**WHAT YOU NEED TO DO:** Transcribe the records that follow. Keep every word exactly, and drop the pictures.

··· EXCERPTED DATA ···

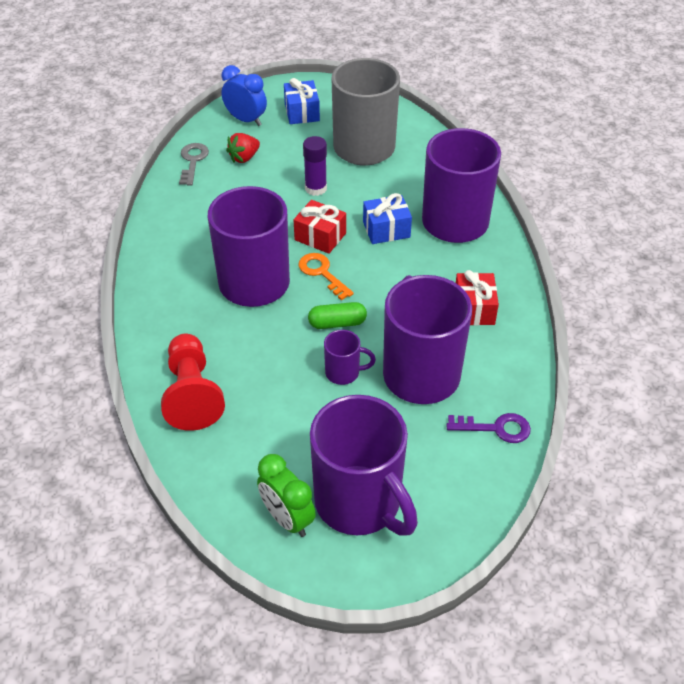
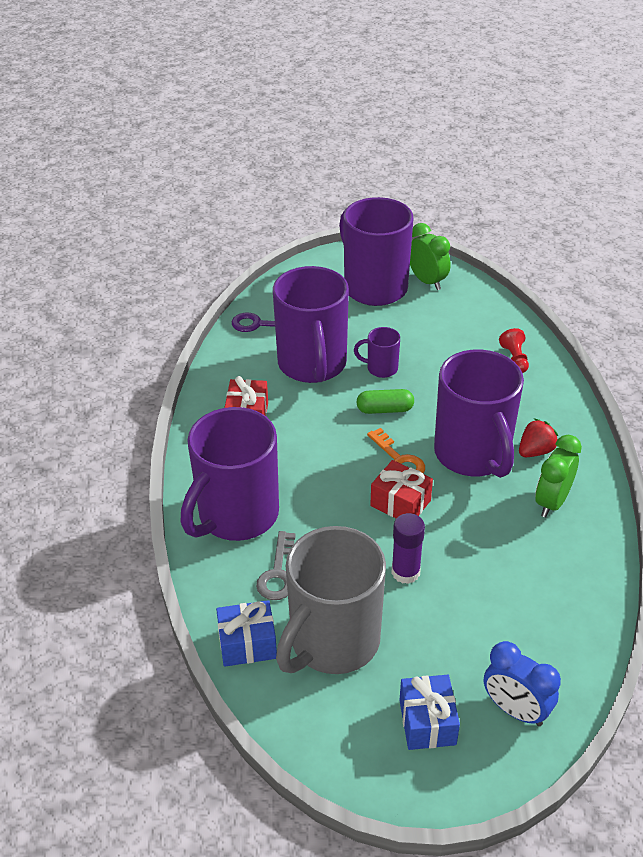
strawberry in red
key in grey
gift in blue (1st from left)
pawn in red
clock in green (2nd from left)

···

**RESPONSE TO THE EXERCISE:**
strawberry in red
key in grey
gift in blue (1st from left)
pawn in red
clock in green (2nd from left)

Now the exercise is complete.